Start of Block

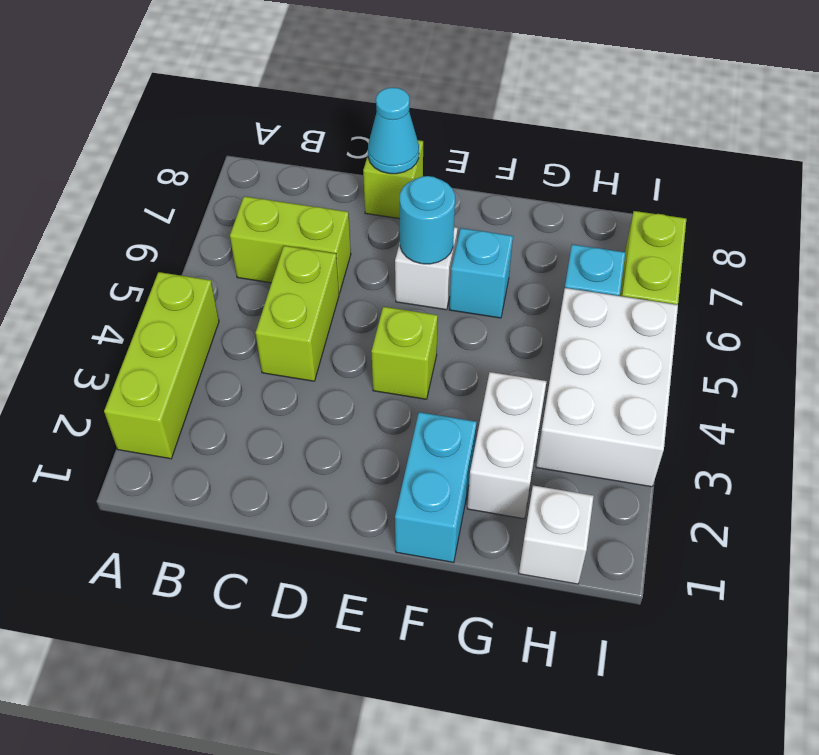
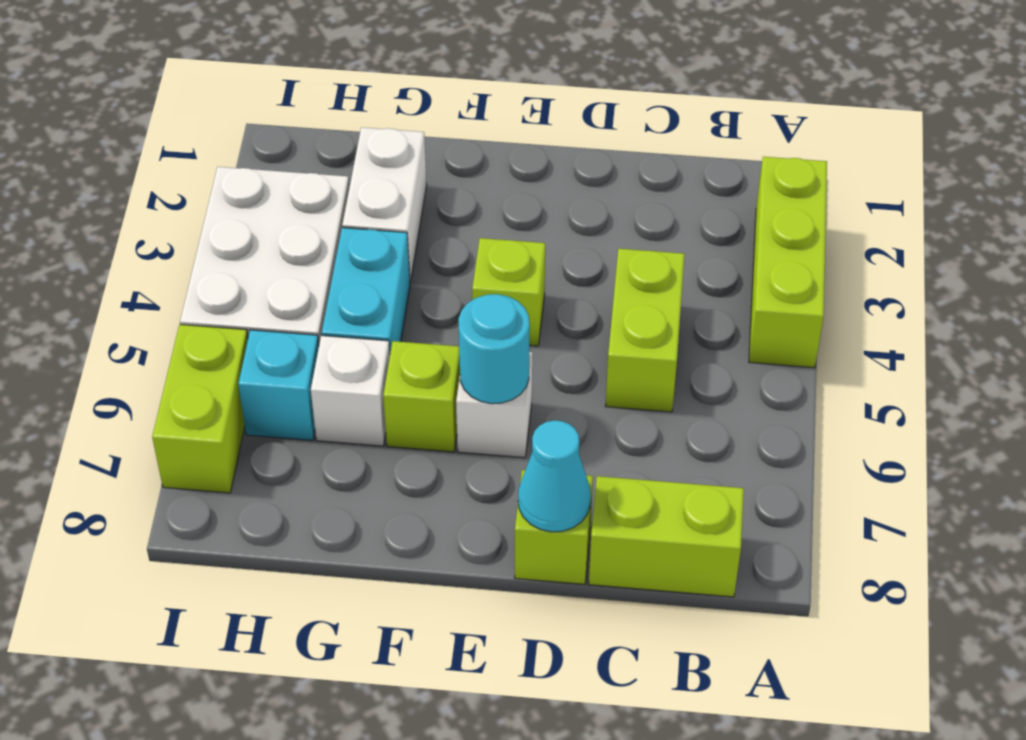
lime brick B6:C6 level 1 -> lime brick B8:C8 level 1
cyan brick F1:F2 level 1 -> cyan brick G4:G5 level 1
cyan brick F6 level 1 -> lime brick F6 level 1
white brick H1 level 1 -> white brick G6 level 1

End of Block

• TASK STATEMENT: Begin with the line that contains "cyan brick F1:F2". Repeat it and every line after it through the end of the listing, exactly, and print nothing more.

• EXPECTED ANSWER:
cyan brick F1:F2 level 1 -> cyan brick G4:G5 level 1
cyan brick F6 level 1 -> lime brick F6 level 1
white brick H1 level 1 -> white brick G6 level 1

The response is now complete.